#### Problem requirements
Output the whole listing exactly, with no pictures.

◆ ◆ ◆ ◆

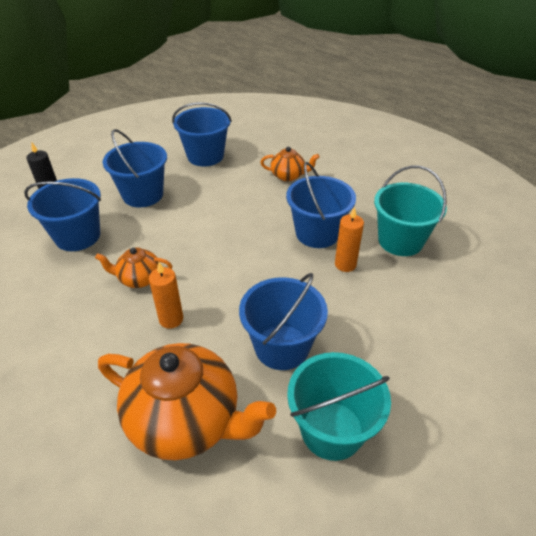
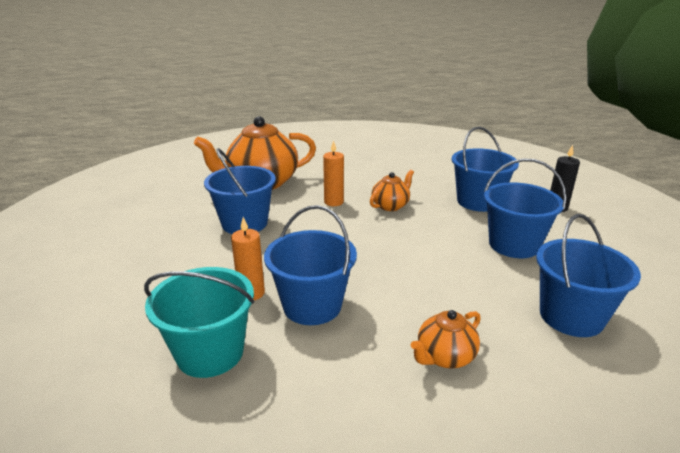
camera: 135 degrees right, 15 degrees down
(332, 430) = (176, 210): turquoise bucket -> none

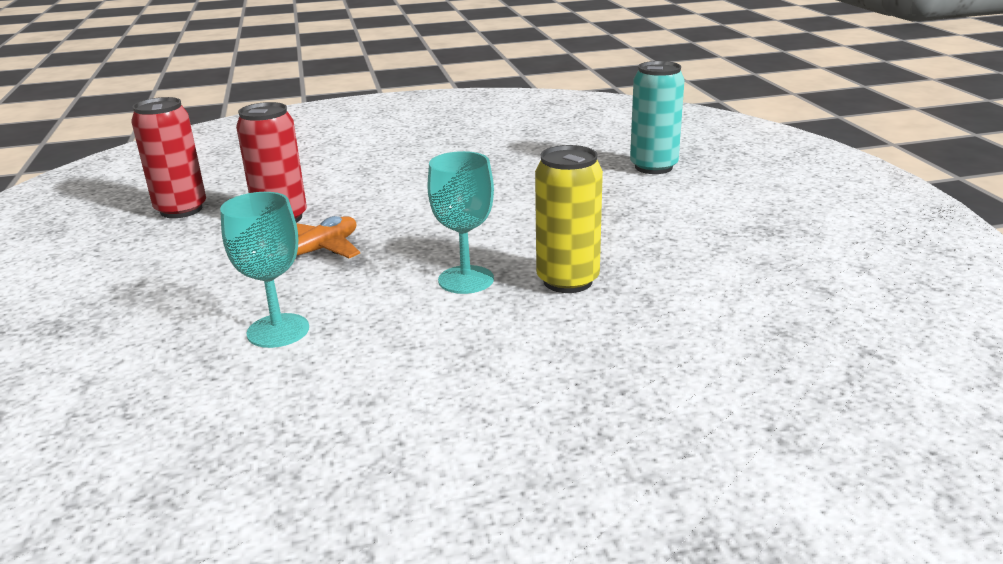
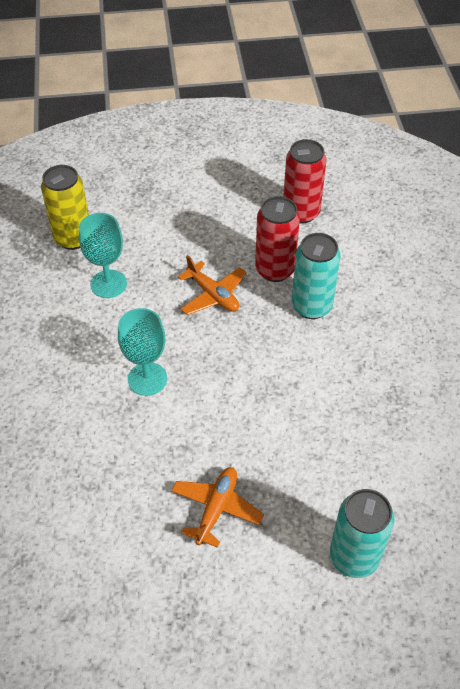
camera: 95 degrees right, 25 degrees up
(346, 196) = (311, 306): none -> turquoise can
(567, 281) = (129, 440): yellow can -> yellow can (73, 238)
(636, 224) = (216, 508): none -> orange plane

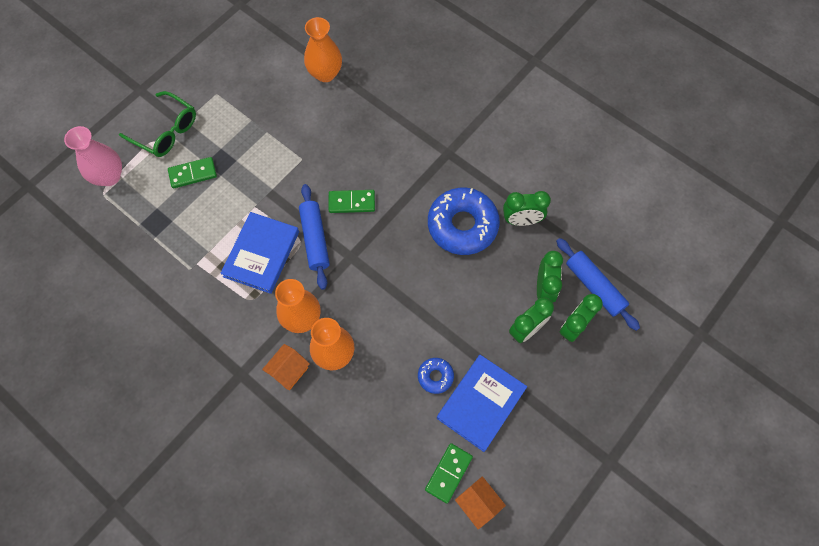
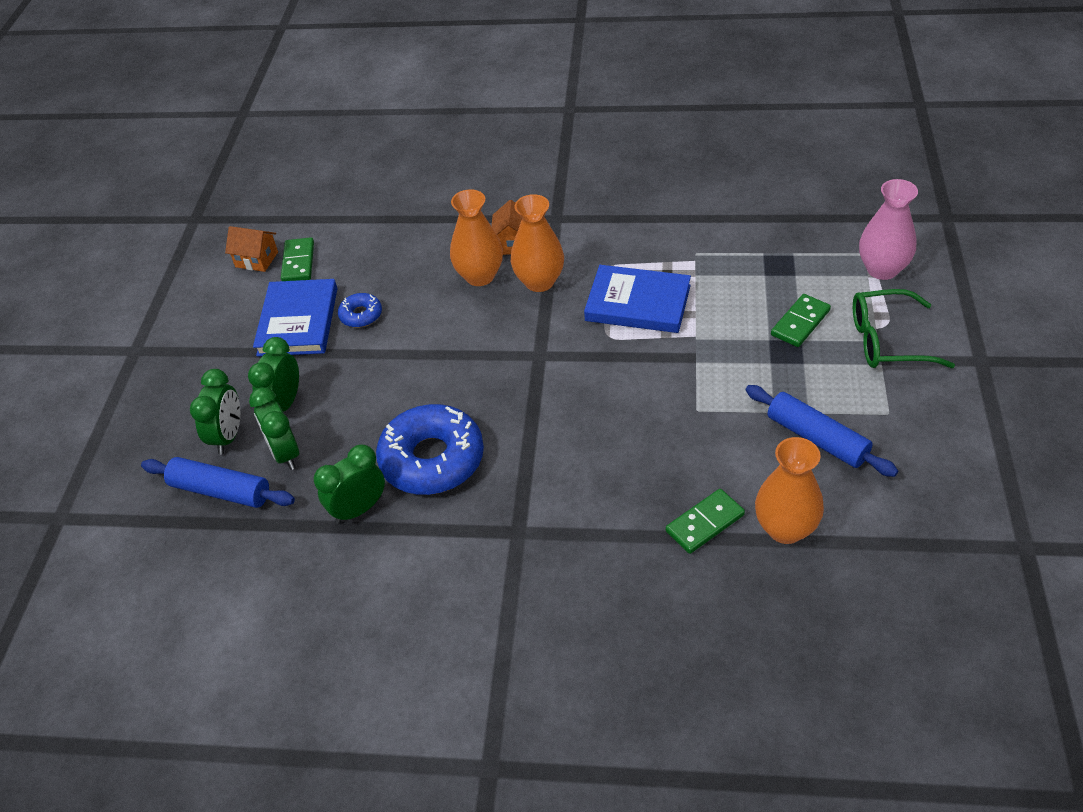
camera: 150 degrees right, 20 degrees down
(261, 254) = (638, 303): blue book -> blue book turned 60 degrees counterclockwise
(315, 239) = (595, 347): blue rolling pin -> blue rolling pin (817, 438)
(352, 202) = (589, 403): green domino -> green domino (704, 523)

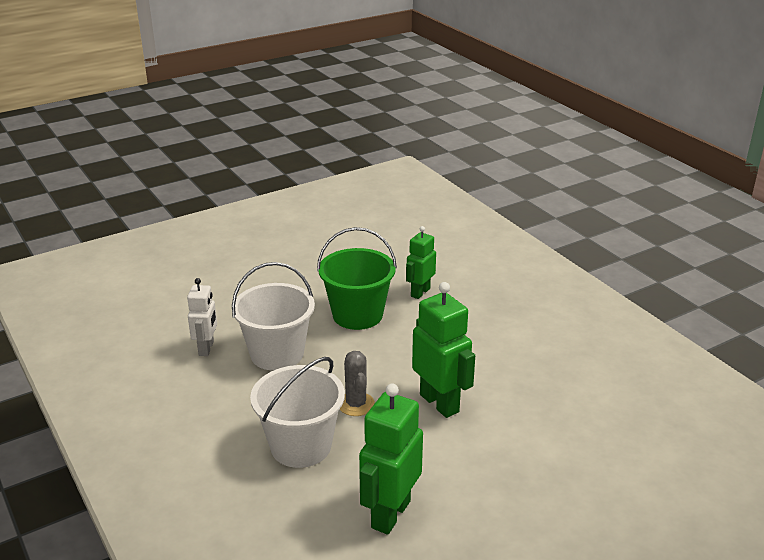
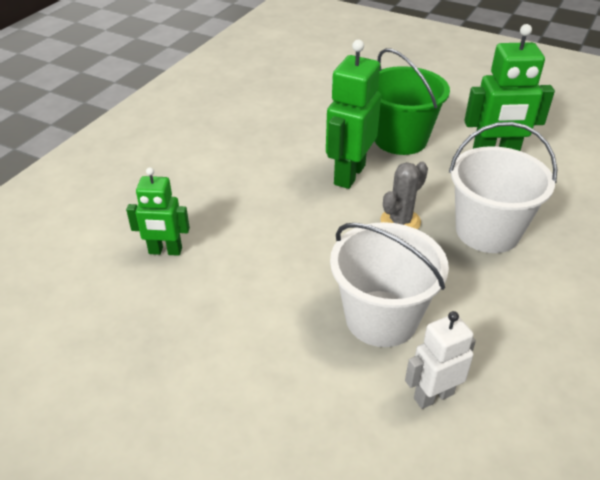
camera: 120 degrees left, 10 degrees up
(357, 315) = (250, 284): green bucket -> green bucket (400, 139)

◆ ◆ ◆ ◆

#### Answer
camera: 135 degrees right, 15 degrees down
(332, 430) = (176, 210): turquoise bucket -> none

camera: 95 degrees right, 25 degrees up
(346, 196) = (311, 306): none -> turquoise can
(567, 281) = (129, 440): yellow can -> yellow can (73, 238)
(636, 224) = (216, 508): none -> orange plane

camera: 150 degrees right, 20 degrees down
(261, 254) = (638, 303): blue book -> blue book turned 60 degrees counterclockwise
(315, 239) = (595, 347): blue rolling pin -> blue rolling pin (817, 438)
(352, 202) = (589, 403): green domino -> green domino (704, 523)

camera: 120 degrees left, 10 degrees up
(357, 315) = (250, 284): green bucket -> green bucket (400, 139)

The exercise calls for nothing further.